Stated exercise:
Will you write out every one of the records below, copying each line character for character with nothing changed?

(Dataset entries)
▬▬▬▬▬▬

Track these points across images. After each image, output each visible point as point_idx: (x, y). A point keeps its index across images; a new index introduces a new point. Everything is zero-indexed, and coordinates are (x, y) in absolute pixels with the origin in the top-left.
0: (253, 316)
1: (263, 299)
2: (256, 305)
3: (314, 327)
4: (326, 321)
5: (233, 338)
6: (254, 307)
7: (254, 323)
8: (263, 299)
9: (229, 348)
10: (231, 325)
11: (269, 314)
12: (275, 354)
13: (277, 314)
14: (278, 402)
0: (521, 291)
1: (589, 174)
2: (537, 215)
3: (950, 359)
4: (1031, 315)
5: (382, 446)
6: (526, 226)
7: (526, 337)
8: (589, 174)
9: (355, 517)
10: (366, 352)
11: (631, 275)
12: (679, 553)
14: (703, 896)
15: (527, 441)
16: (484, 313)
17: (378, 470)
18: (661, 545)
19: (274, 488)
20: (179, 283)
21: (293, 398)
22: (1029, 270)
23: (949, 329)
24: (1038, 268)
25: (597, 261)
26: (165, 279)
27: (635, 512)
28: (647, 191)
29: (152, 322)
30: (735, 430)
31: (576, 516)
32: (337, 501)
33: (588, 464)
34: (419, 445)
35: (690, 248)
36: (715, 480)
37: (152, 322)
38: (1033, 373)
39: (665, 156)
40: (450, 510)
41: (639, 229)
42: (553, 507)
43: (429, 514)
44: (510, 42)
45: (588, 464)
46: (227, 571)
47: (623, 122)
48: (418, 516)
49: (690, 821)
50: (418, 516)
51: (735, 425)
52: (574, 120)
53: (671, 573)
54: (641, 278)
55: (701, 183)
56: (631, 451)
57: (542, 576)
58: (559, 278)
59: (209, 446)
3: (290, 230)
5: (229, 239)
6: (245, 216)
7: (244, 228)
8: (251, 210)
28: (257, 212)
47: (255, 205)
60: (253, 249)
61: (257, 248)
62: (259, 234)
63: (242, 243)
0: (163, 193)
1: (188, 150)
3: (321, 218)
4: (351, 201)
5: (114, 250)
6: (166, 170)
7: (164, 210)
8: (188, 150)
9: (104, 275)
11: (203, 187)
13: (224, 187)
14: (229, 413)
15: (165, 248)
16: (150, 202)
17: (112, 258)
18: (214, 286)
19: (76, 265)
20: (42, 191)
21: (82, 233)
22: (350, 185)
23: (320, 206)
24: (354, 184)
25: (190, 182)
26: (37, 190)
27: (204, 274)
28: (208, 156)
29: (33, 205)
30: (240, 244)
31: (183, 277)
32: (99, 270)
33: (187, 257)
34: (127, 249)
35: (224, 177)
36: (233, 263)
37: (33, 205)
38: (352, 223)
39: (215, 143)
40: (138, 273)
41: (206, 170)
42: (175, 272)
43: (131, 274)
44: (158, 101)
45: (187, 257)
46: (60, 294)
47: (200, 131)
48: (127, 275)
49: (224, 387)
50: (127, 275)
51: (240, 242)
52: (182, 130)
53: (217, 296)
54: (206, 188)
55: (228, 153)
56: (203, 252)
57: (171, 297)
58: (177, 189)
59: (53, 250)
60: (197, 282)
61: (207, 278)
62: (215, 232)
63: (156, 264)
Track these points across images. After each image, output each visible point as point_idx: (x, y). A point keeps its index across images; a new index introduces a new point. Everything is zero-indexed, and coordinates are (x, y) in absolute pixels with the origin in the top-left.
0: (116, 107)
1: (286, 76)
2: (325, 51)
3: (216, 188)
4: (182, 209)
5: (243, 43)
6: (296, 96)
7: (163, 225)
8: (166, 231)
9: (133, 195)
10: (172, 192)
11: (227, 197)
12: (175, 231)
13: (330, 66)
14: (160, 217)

▬▬▬▬▬▬

Solved exercise:
Track these points across images. After each image, output each visible point as point_idx: (x, y). A point keeps its index across images; a new index introduces a new point. Everything is zero-indexed, and coordinates are (x, y) in absolute pixels with the origin in the top-left.
0: (253, 316)
1: (263, 299)
2: (256, 305)
3: (314, 327)
4: (326, 321)
5: (233, 338)
6: (254, 307)
7: (254, 323)
8: (263, 299)
9: (229, 348)
10: (231, 325)
11: (269, 314)
12: (275, 354)
13: (277, 314)
14: (278, 402)
0: (521, 291)
1: (589, 174)
2: (537, 215)
3: (950, 359)
4: (1031, 315)
5: (382, 446)
6: (526, 226)
7: (526, 337)
8: (589, 174)
9: (355, 517)
10: (366, 352)
11: (631, 275)
12: (679, 553)
14: (703, 896)
15: (527, 441)
16: (484, 313)
17: (378, 470)
18: (661, 545)
19: (274, 488)
20: (179, 283)
21: (293, 398)
22: (1029, 270)
23: (949, 329)
24: (1038, 268)
25: (597, 261)
26: (165, 279)
27: (635, 512)
28: (647, 191)
29: (152, 322)
30: (735, 430)
31: (576, 516)
32: (337, 501)
33: (588, 464)
34: (419, 445)
35: (690, 248)
36: (715, 480)
37: (152, 322)
38: (1033, 373)
39: (665, 156)
40: (450, 510)
41: (639, 229)
42: (553, 507)
43: (429, 514)
44: (510, 42)
45: (588, 464)
46: (227, 571)
47: (623, 122)
48: (418, 516)
49: (690, 821)
50: (418, 516)
51: (735, 425)
52: (574, 120)
53: (671, 573)
54: (641, 278)
55: (701, 183)
56: (631, 451)
57: (542, 576)
58: (559, 278)
59: (209, 446)
3: (290, 230)
5: (229, 239)
6: (245, 216)
7: (244, 228)
8: (251, 210)
28: (257, 212)
47: (255, 205)
60: (253, 249)
61: (257, 248)
62: (259, 234)
63: (242, 243)
0: (163, 193)
1: (188, 150)
3: (321, 218)
4: (351, 201)
5: (114, 250)
6: (166, 170)
7: (164, 210)
8: (188, 150)
9: (104, 275)
11: (203, 187)
13: (224, 187)
14: (229, 413)
15: (165, 248)
16: (150, 202)
17: (112, 258)
18: (214, 286)
19: (76, 265)
20: (42, 191)
21: (82, 233)
22: (350, 185)
23: (320, 206)
24: (354, 184)
25: (190, 182)
26: (37, 190)
27: (204, 274)
28: (208, 156)
29: (33, 205)
30: (240, 244)
31: (183, 277)
32: (99, 270)
33: (187, 257)
34: (127, 249)
35: (224, 177)
36: (233, 263)
37: (33, 205)
38: (352, 223)
39: (215, 143)
40: (138, 273)
41: (206, 170)
42: (175, 272)
43: (131, 274)
44: (158, 101)
45: (187, 257)
46: (60, 294)
47: (200, 131)
48: (127, 275)
49: (224, 387)
50: (127, 275)
51: (240, 242)
52: (182, 130)
53: (217, 296)
54: (206, 188)
55: (228, 153)
56: (203, 252)
57: (171, 297)
58: (177, 189)
59: (53, 250)
60: (197, 282)
61: (207, 278)
62: (215, 232)
63: (156, 264)
Track these points across images. After each image, output each visible point as point_idx: (x, y). A point keeps its index across images; a new index introduces a new point. Everything is zero-indexed, and coordinates are (x, y) in absolute pixels with the origin in the top-left.
0: (116, 107)
1: (286, 76)
2: (325, 51)
3: (216, 188)
4: (182, 209)
5: (243, 43)
6: (296, 96)
7: (163, 225)
8: (166, 231)
9: (133, 195)
10: (172, 192)
11: (227, 197)
12: (175, 231)
13: (330, 66)
14: (160, 217)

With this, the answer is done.